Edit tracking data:
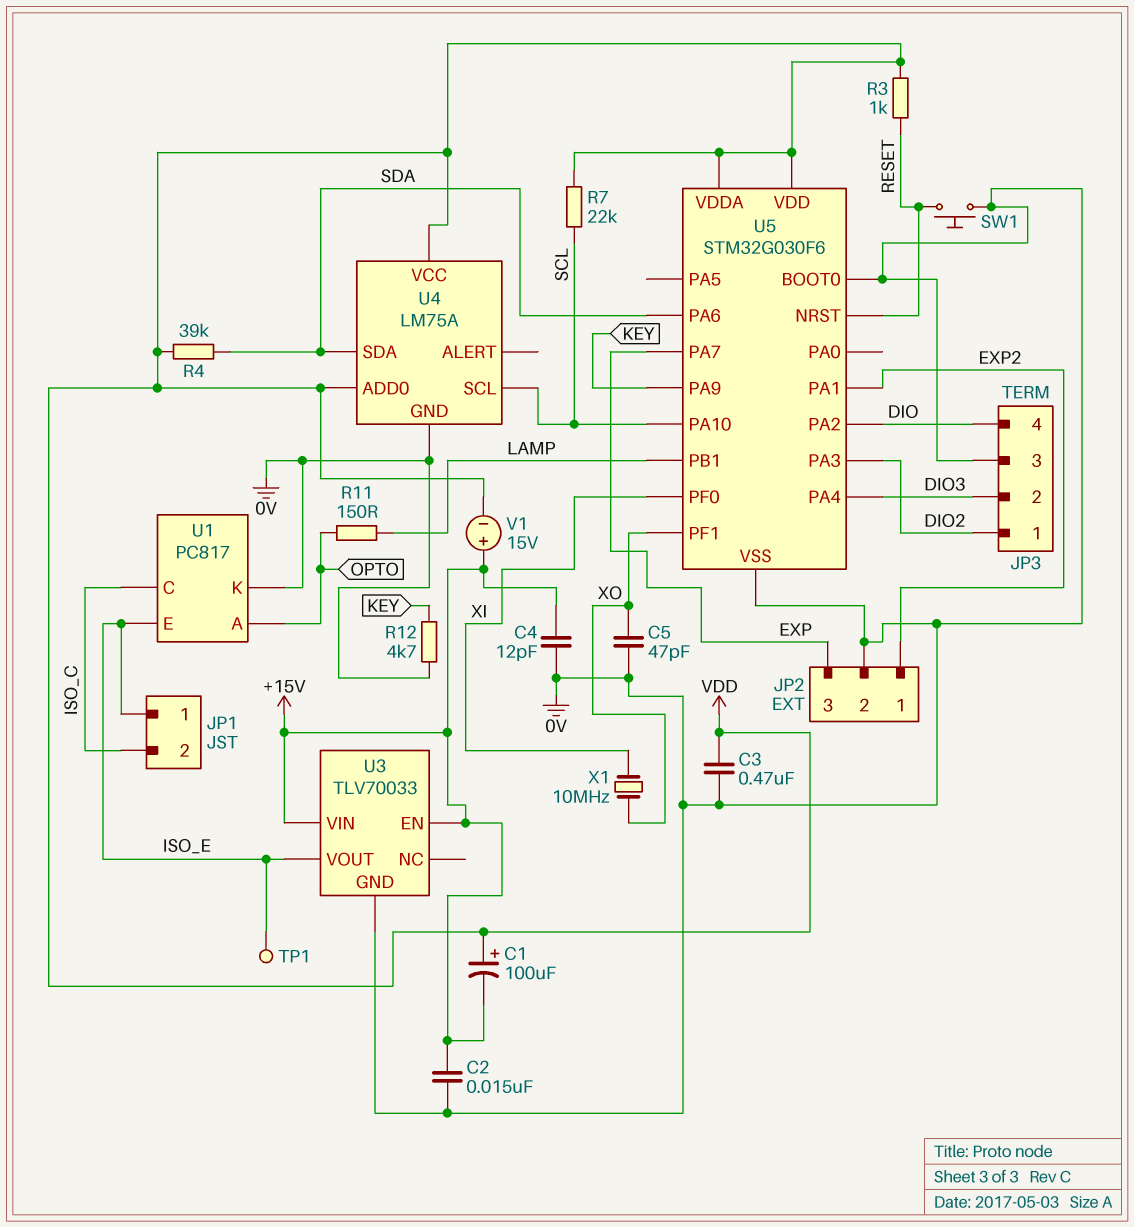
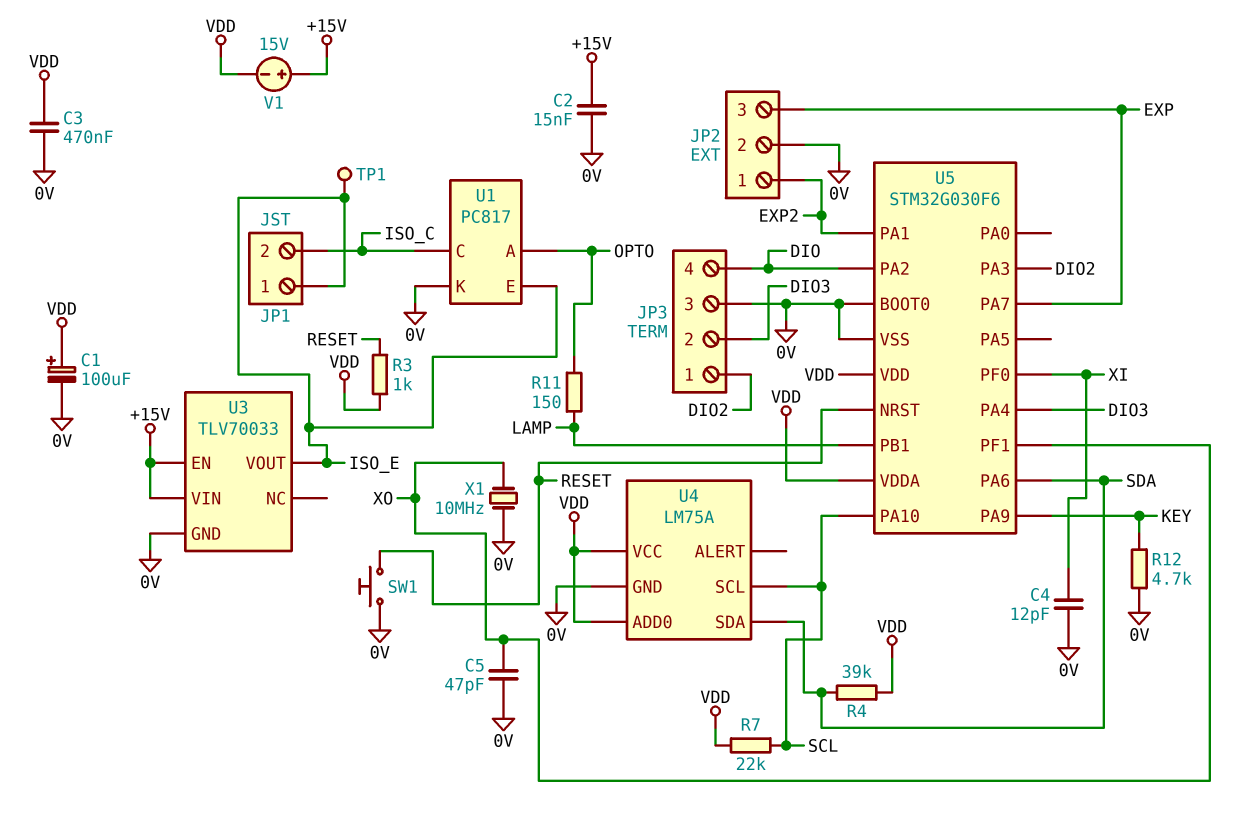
C1: 100uF (plus VDD, minus +15V) -> 100uF (plus VDD, minus 0V)
C4: 12pF (+15V, 0V) -> 12pF (0V, XI)
X1: 10MHz (XI, XO) -> 10MHz (0V, XO)

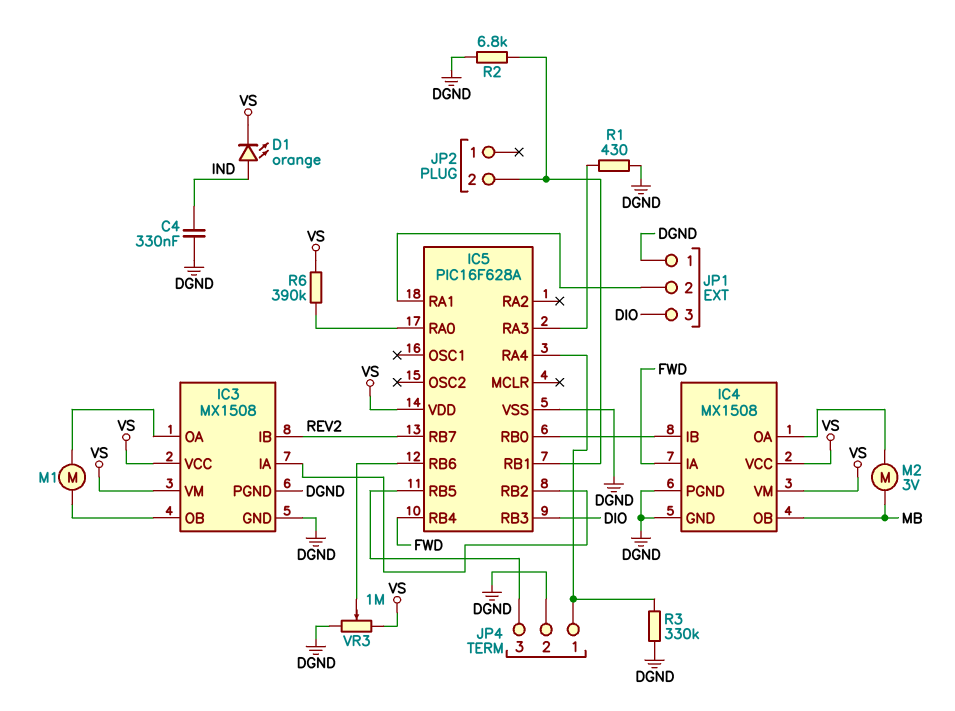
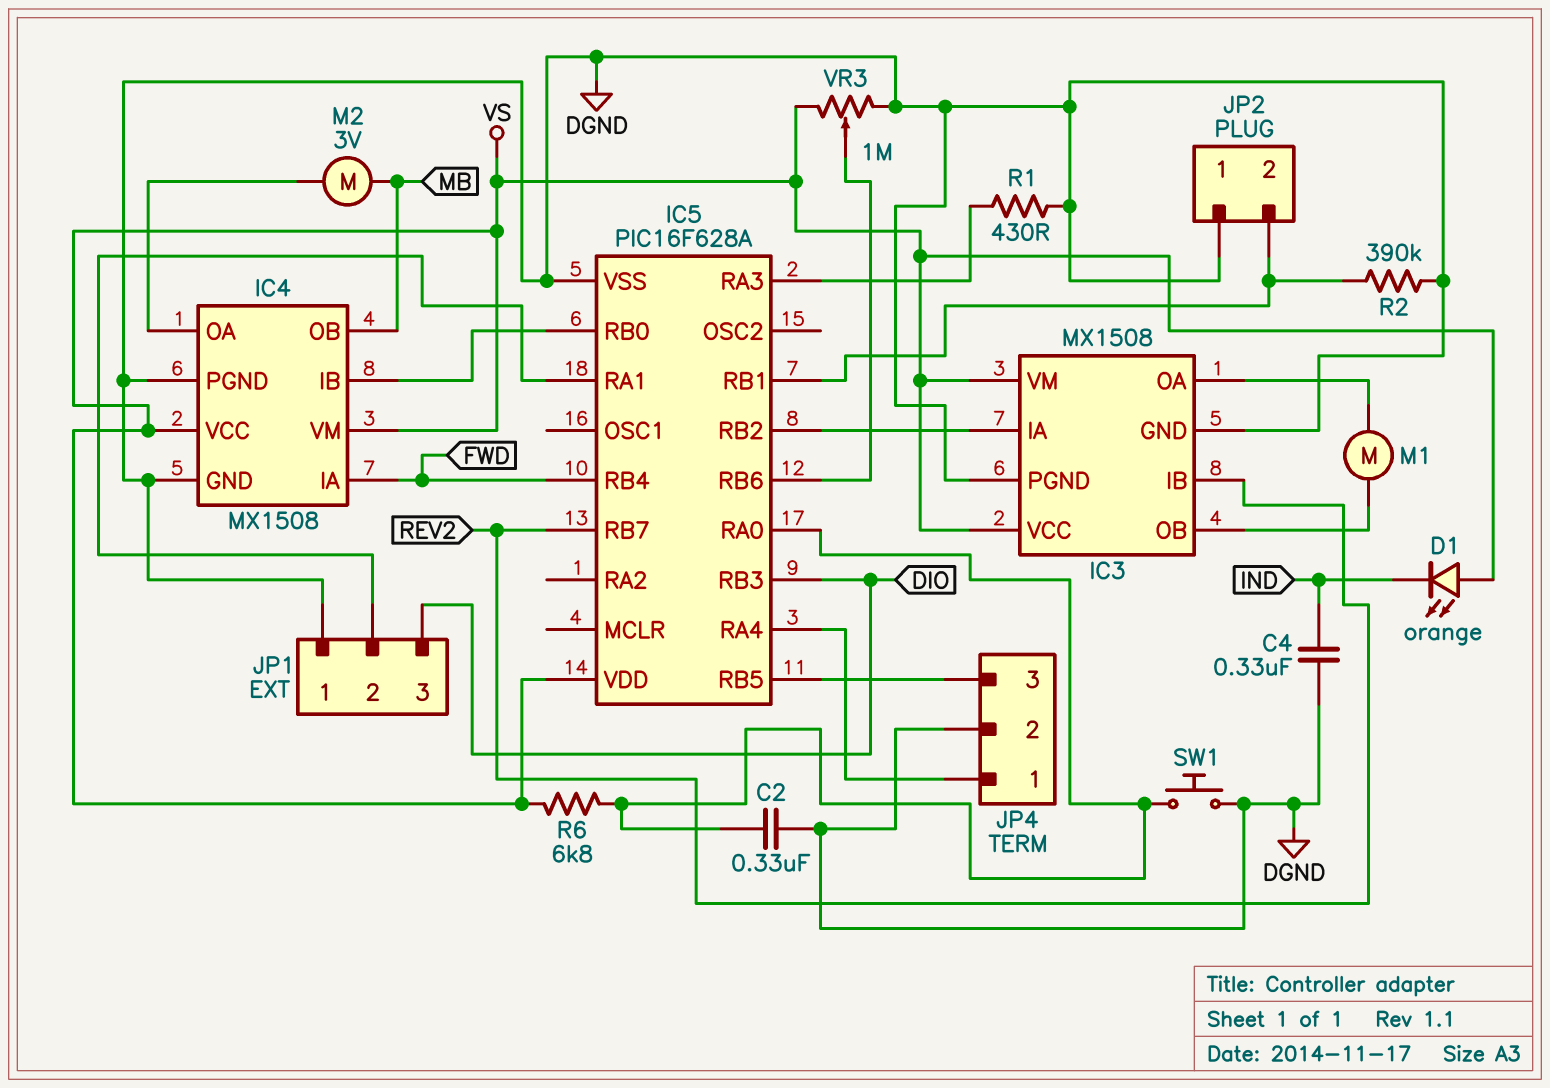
C2: none -> 330nF (DGND, IC5/RA0)
D1: LED orange (A IND, K VS) -> LED orange (A VS, K IND)
JP2 pin 1: none -> DGND
R2: 6.8k (DGND, IC5/RB1) -> 390k (DGND, IC5/RB1)
R3: 330k (DGND, IC5/RA4) -> none
R6: 390k (IC5/RA0, VS) -> 6.8k (IC5/RA0, VS)
SW1: none -> button (DGND, IC5/RA0)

▶ [Task prompt]: Only an exact copy of the records, free of images, belongs in the answer.

▶ [Result of this exercise]:
C1: 100uF (plus VDD, minus +15V) -> 100uF (plus VDD, minus 0V)
C4: 12pF (+15V, 0V) -> 12pF (0V, XI)
X1: 10MHz (XI, XO) -> 10MHz (0V, XO)

C2: none -> 330nF (DGND, IC5/RA0)
D1: LED orange (A IND, K VS) -> LED orange (A VS, K IND)
JP2 pin 1: none -> DGND
R2: 6.8k (DGND, IC5/RB1) -> 390k (DGND, IC5/RB1)
R3: 330k (DGND, IC5/RA4) -> none
R6: 390k (IC5/RA0, VS) -> 6.8k (IC5/RA0, VS)
SW1: none -> button (DGND, IC5/RA0)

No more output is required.